Please set down the data word for word; images do not go in the copy.

(Before-and-after object lists)
· · · ·

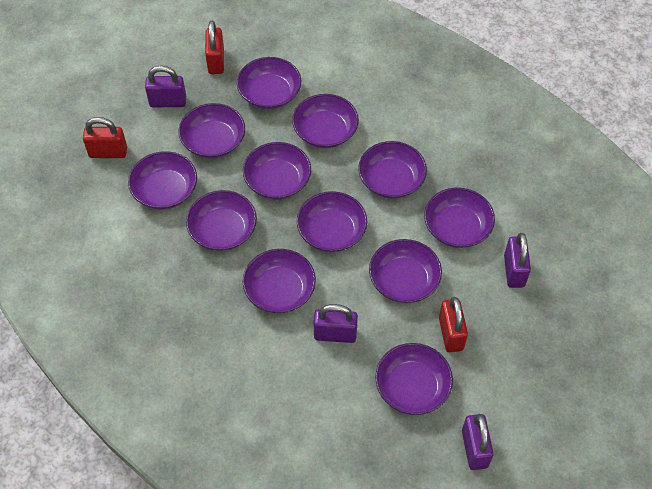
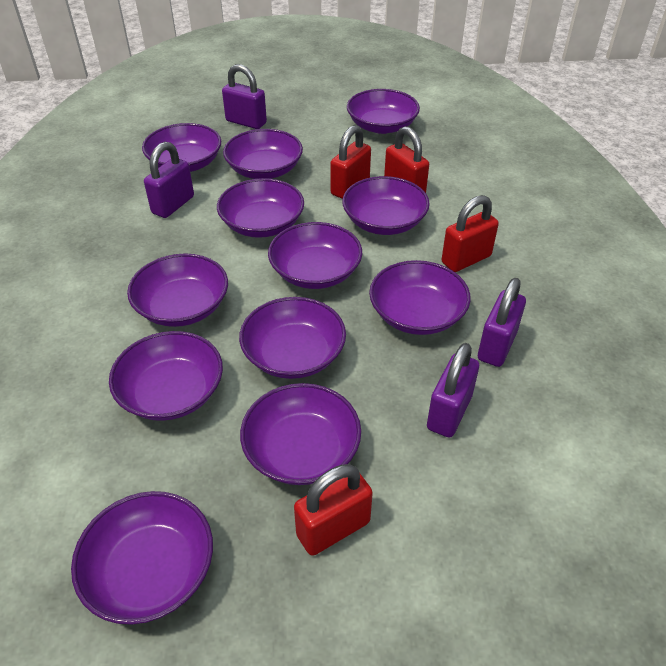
red padlock: 3 -> 4

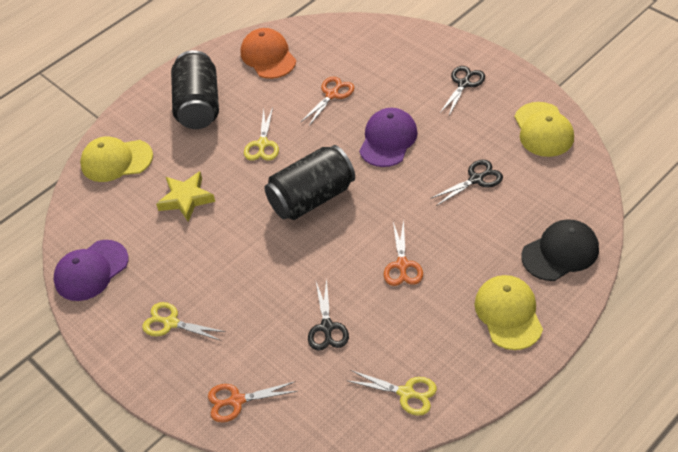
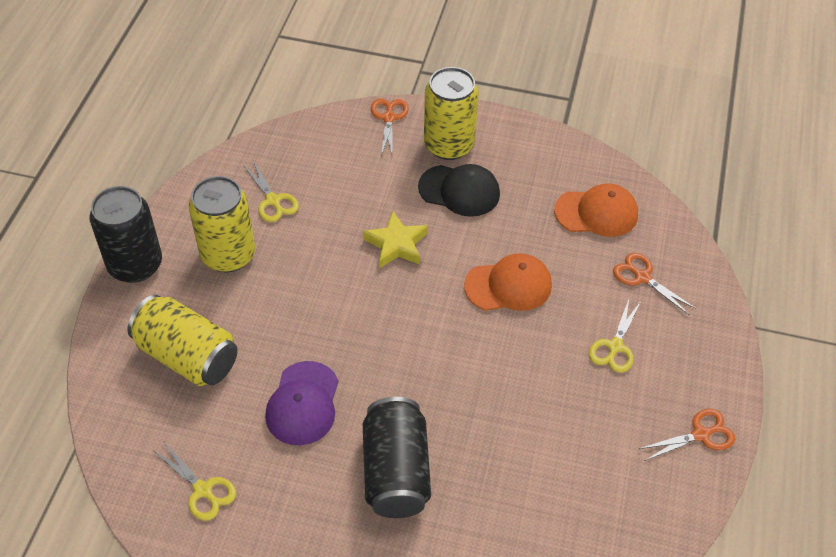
black scissors: 3 -> 0
orange cap: 1 -> 2
purple cap: 2 -> 1
yellow can: 0 -> 3
yellow cap: 3 -> 0

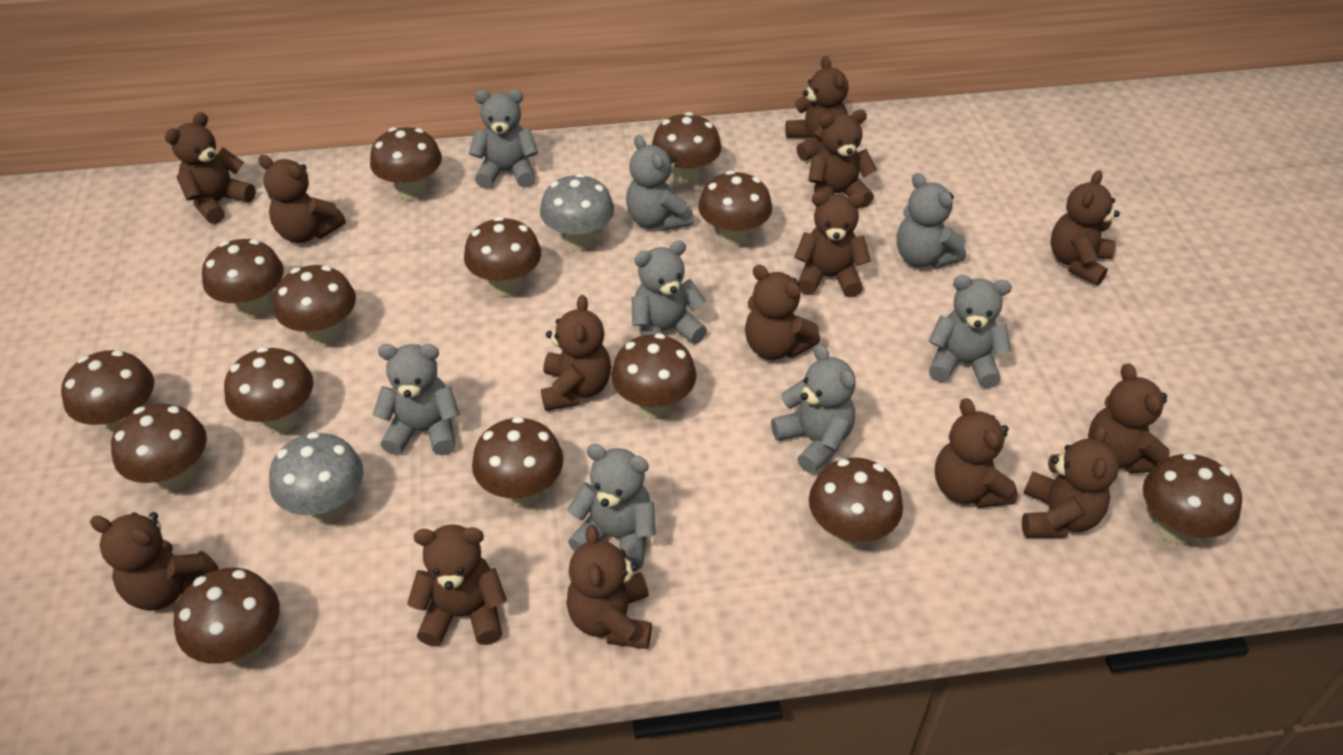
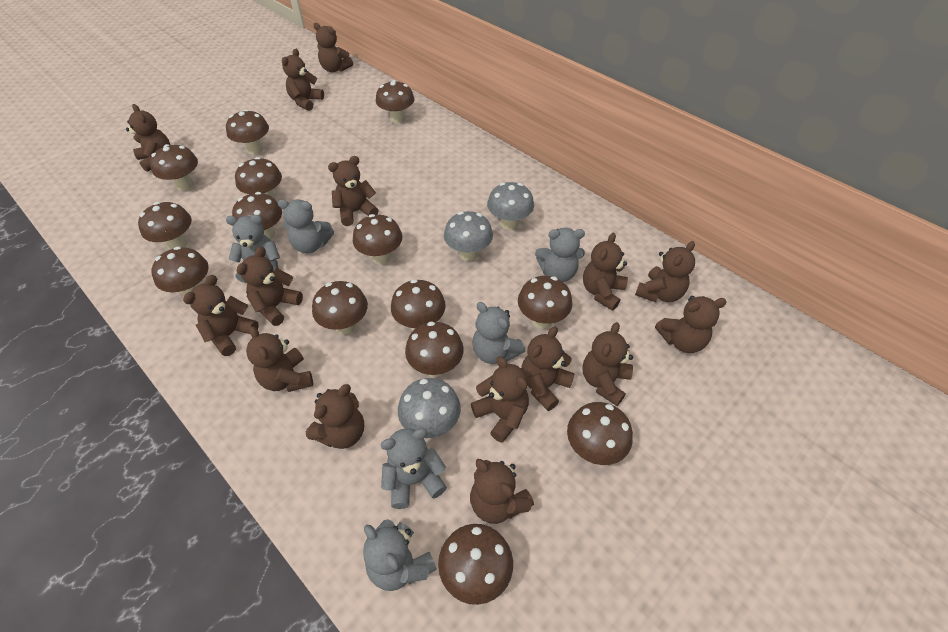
brown teddy bear: 14 -> 15
grey mushroom: 2 -> 3
grey teddy bear: 8 -> 6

· · · ·

* **RESPONSE BOX**:
red padlock: 3 -> 4

black scissors: 3 -> 0
orange cap: 1 -> 2
purple cap: 2 -> 1
yellow can: 0 -> 3
yellow cap: 3 -> 0

brown teddy bear: 14 -> 15
grey mushroom: 2 -> 3
grey teddy bear: 8 -> 6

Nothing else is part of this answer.